▸ Supplied information

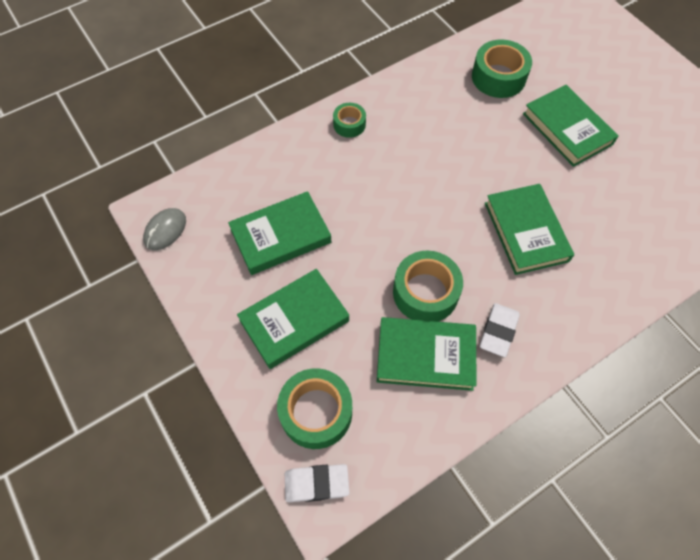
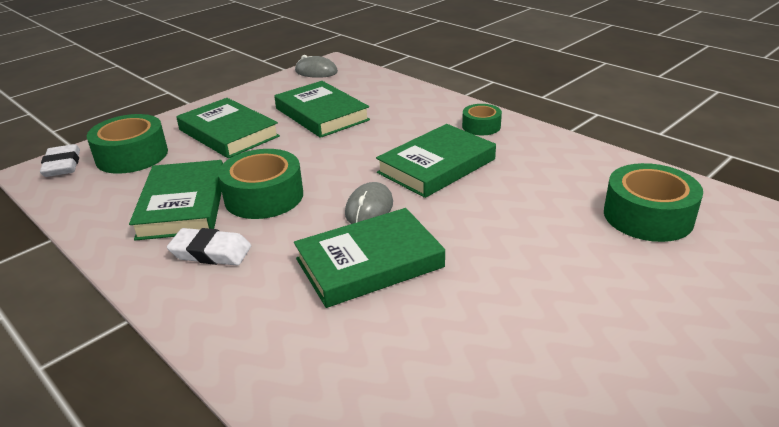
camera: 80 degrees right, 30 degrees down
(459, 222) = (369, 208): none -> grey mouse
(567, 129) = (592, 291): green book -> green book (436, 166)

▸ Exercise objective
From the material above, print everything exactly except the pictures.

▸ Task solution
camera: 80 degrees right, 30 degrees down
(459, 222) = (369, 208): none -> grey mouse
(567, 129) = (592, 291): green book -> green book (436, 166)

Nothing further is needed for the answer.